*ABOUT THIS EXERCISE*
Starting at the line with "gray rectangle: rotated" and ending at the line with "red square: rotated", print exactly the lines of the entries below. Pictures do not belong in the copy.

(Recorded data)
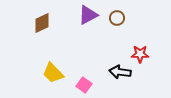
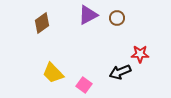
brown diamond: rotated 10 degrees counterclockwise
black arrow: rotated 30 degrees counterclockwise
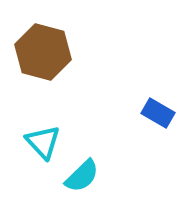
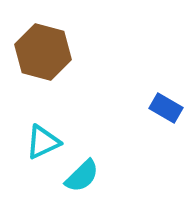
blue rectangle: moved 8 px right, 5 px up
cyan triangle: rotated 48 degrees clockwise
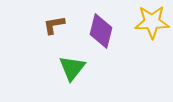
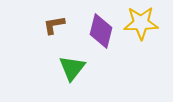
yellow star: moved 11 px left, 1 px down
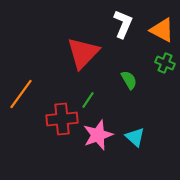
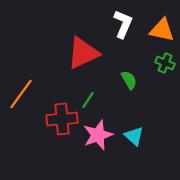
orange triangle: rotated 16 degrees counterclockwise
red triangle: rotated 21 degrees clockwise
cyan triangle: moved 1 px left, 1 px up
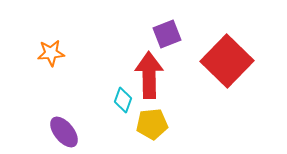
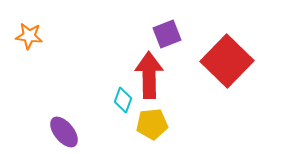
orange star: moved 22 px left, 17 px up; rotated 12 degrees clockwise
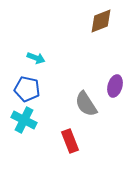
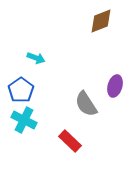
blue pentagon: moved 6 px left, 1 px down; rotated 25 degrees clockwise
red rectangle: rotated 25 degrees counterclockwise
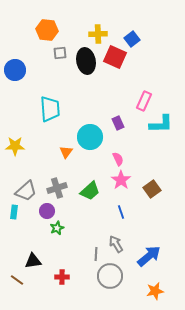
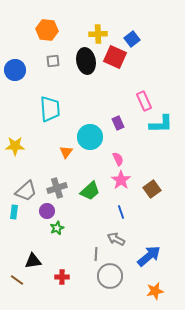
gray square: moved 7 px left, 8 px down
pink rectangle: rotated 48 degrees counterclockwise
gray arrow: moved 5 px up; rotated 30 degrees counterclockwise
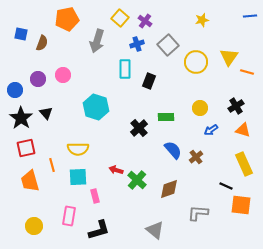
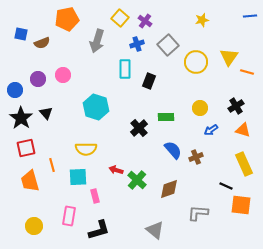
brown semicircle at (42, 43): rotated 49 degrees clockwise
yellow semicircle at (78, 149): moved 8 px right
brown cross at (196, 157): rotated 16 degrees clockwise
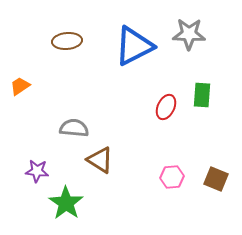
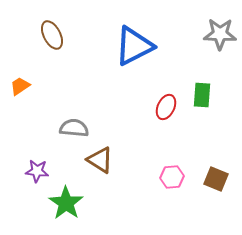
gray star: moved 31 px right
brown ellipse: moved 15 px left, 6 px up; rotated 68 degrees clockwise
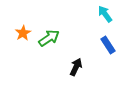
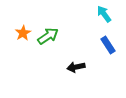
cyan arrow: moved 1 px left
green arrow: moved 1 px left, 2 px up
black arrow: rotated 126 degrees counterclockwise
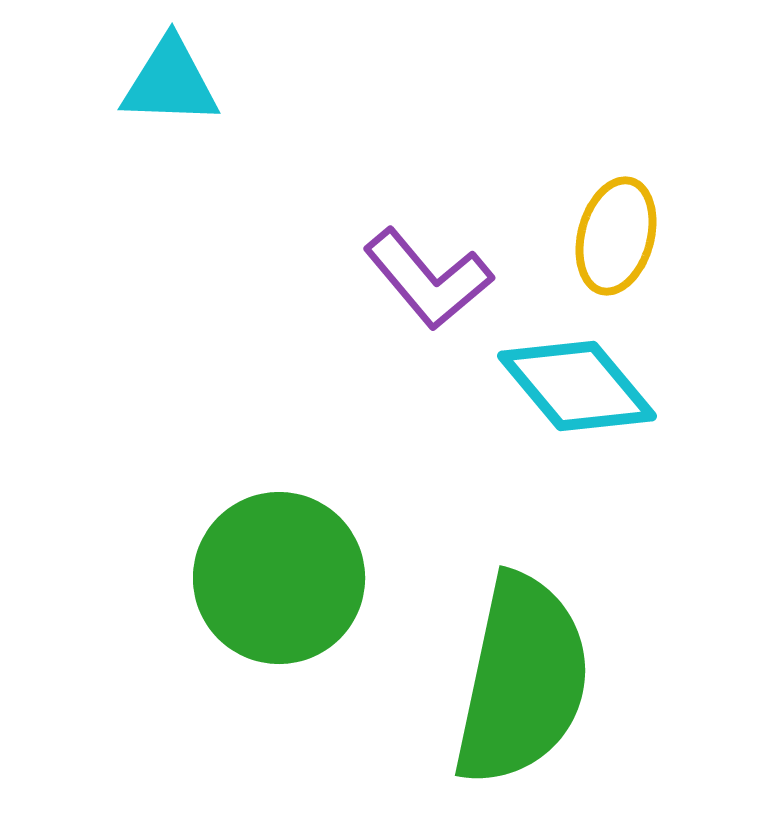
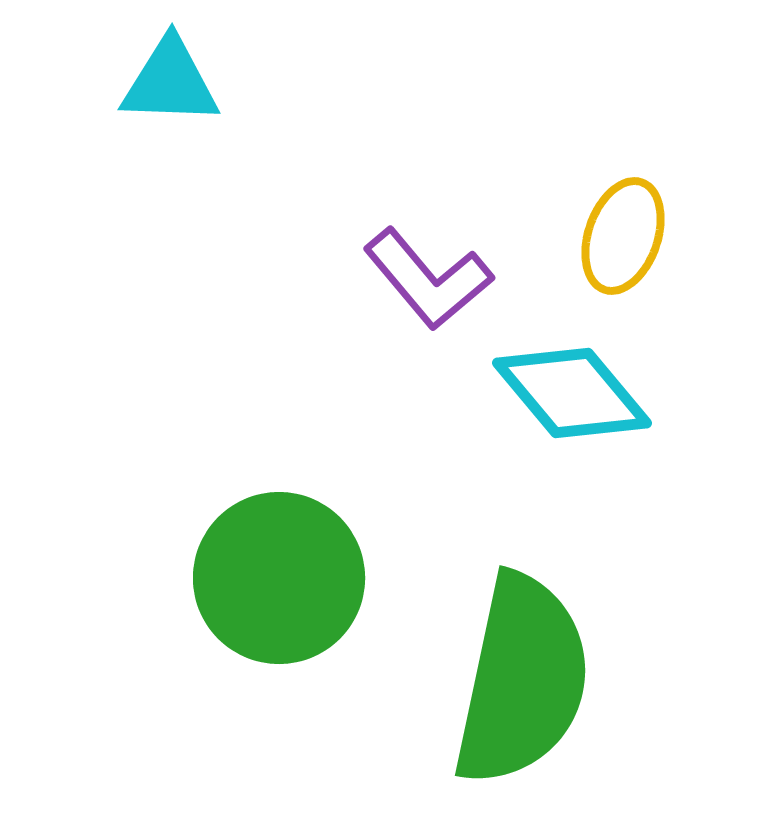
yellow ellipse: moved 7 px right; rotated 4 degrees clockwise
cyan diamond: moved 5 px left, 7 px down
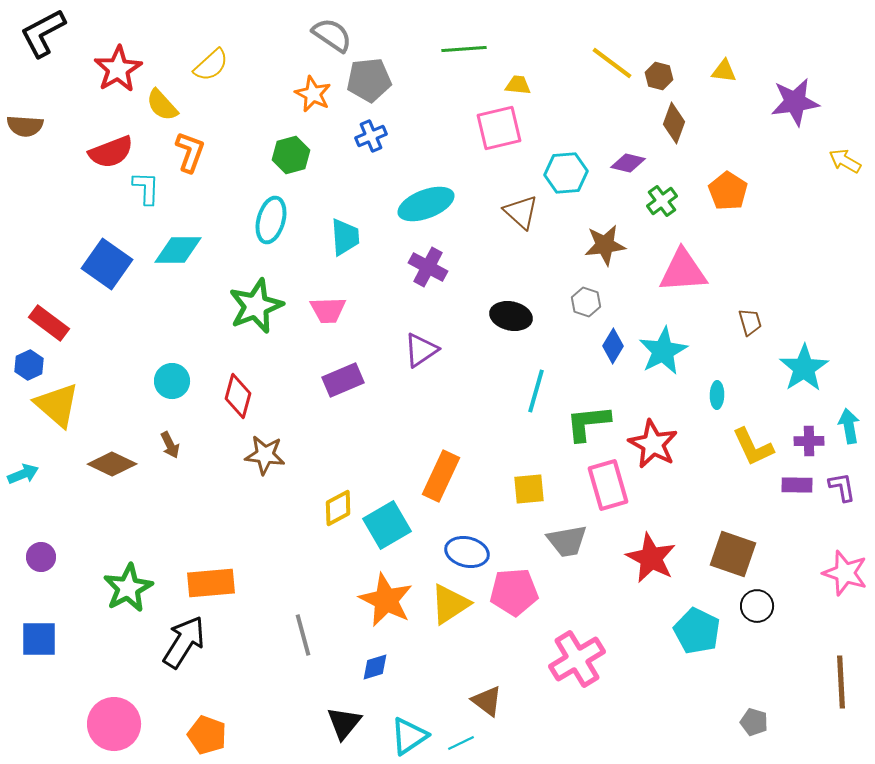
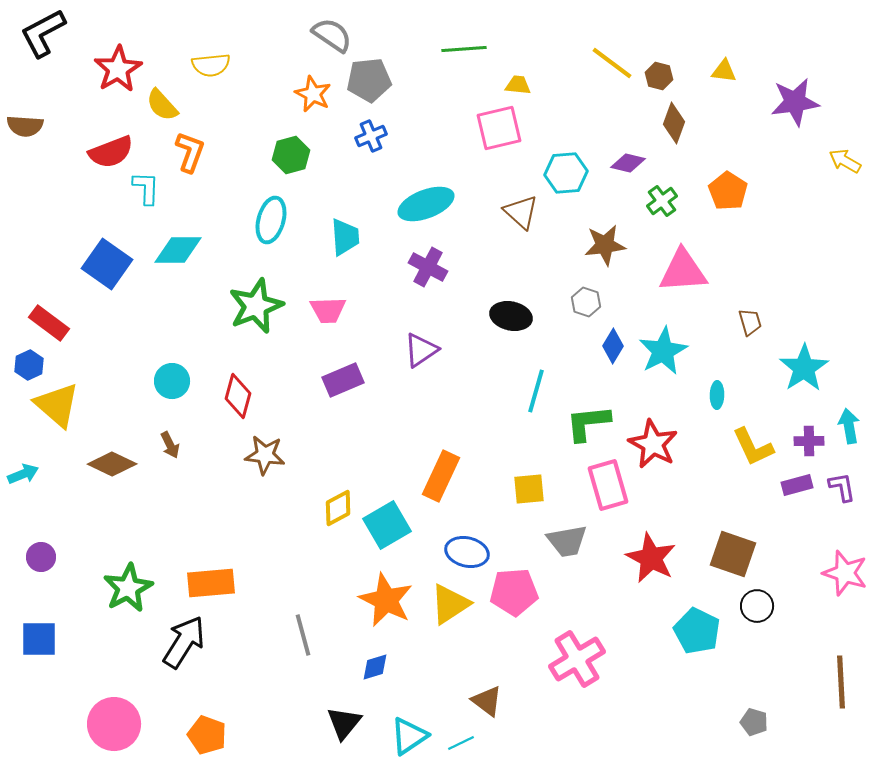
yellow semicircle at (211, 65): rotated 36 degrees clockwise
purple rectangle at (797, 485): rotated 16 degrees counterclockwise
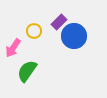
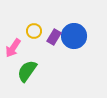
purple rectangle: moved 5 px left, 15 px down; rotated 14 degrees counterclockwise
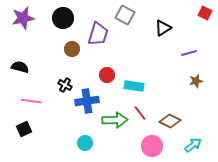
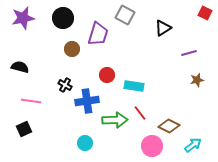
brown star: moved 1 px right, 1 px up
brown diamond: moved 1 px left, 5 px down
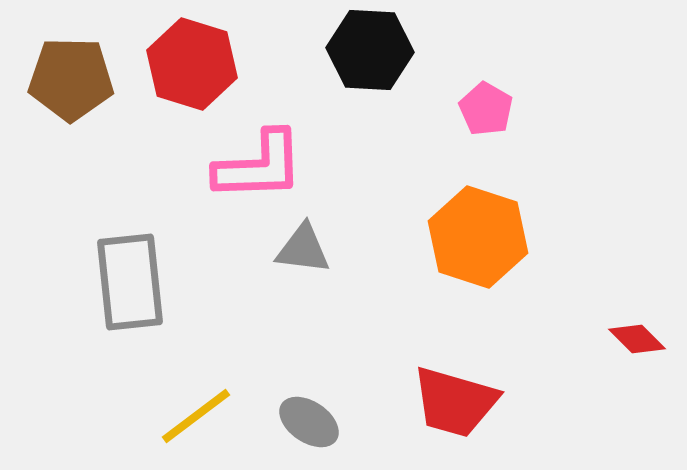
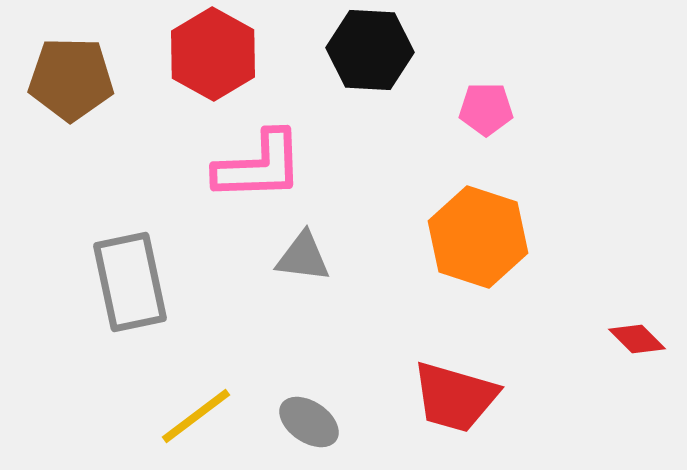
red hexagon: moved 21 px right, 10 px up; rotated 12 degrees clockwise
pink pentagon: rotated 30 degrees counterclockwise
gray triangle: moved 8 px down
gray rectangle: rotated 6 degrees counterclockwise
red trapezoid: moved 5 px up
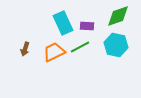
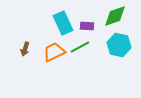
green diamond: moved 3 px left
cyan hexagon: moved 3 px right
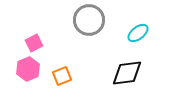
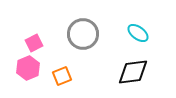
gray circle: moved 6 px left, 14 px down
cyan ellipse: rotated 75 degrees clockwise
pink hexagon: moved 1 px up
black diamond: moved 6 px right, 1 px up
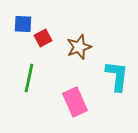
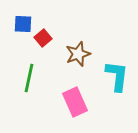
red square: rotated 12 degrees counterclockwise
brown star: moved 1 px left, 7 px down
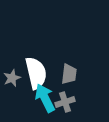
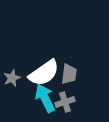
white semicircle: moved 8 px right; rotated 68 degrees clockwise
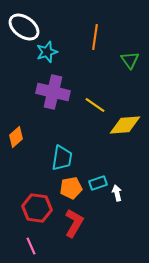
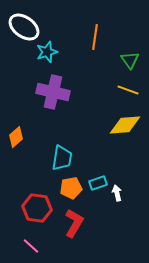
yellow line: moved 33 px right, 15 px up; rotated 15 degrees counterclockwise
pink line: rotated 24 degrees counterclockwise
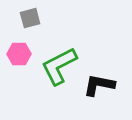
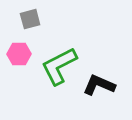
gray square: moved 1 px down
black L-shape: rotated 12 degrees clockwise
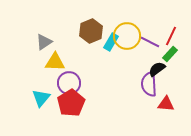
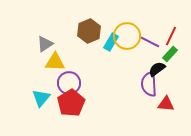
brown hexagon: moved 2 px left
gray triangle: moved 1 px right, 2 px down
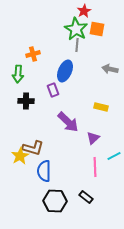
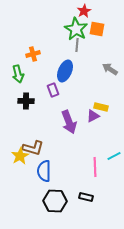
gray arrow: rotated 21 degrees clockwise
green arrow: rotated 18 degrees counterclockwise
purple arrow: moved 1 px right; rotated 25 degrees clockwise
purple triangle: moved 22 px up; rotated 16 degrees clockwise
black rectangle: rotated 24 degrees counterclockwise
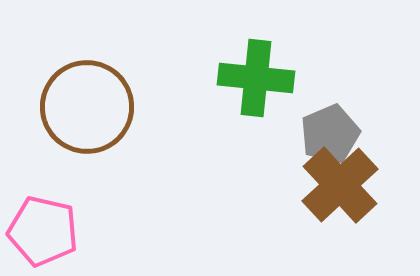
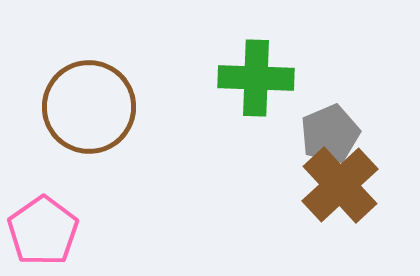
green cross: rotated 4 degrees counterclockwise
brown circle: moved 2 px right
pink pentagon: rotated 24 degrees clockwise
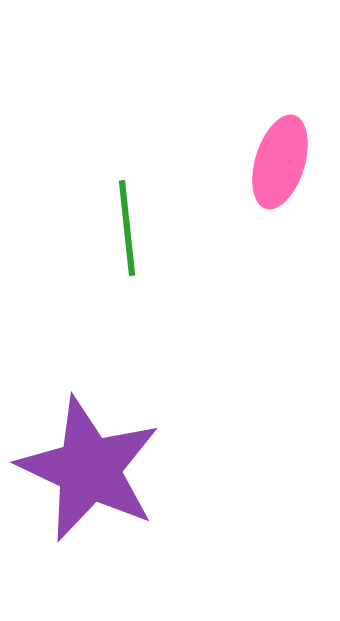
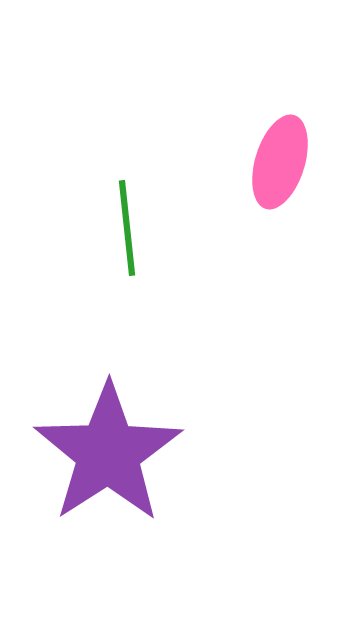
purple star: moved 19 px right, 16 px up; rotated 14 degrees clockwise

*FINISHED EXERCISE*
gray rectangle: rotated 6 degrees counterclockwise
red trapezoid: moved 5 px up
green diamond: moved 3 px left
cyan hexagon: moved 3 px right
gray circle: moved 6 px left, 14 px down
cyan ellipse: rotated 75 degrees clockwise
pink hexagon: moved 1 px up
black diamond: moved 6 px right, 1 px up
red square: rotated 12 degrees counterclockwise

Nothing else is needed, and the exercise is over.